** DATA UNDER STUDY **
★ ★ ★ ★ ★ ★ ★

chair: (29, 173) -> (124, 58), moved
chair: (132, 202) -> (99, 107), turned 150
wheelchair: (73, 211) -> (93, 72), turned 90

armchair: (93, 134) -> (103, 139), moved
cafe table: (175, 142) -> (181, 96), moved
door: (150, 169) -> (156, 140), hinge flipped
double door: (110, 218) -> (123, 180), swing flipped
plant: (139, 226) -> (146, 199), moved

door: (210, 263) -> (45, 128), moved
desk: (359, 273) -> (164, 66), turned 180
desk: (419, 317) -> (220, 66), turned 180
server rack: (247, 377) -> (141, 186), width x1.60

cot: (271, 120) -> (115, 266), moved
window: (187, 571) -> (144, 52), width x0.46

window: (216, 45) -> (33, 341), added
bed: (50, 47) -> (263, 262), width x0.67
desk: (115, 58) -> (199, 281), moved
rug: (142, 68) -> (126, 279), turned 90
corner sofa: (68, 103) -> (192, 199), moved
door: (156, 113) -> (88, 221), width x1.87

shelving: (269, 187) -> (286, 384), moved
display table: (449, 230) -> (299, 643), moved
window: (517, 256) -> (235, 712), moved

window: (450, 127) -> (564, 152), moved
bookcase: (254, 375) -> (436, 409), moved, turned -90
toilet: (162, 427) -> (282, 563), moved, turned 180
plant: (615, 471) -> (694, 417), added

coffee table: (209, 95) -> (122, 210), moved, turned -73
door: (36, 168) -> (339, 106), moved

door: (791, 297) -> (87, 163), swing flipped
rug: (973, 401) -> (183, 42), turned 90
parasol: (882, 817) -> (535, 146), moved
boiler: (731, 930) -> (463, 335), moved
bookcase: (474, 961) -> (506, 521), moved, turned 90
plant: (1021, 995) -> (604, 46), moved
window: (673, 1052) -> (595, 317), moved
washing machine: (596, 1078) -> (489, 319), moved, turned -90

★ ★ ★ ★ ★ ★ ★

** WHAT TO WORK ON **
Pick each line holding the word "door" out of the data and copy it.

** EXERCISE SOLUTION **
door: (150, 169) -> (156, 140), hinge flipped
double door: (110, 218) -> (123, 180), swing flipped
door: (210, 263) -> (45, 128), moved
door: (156, 113) -> (88, 221), width x1.87
door: (36, 168) -> (339, 106), moved
door: (791, 297) -> (87, 163), swing flipped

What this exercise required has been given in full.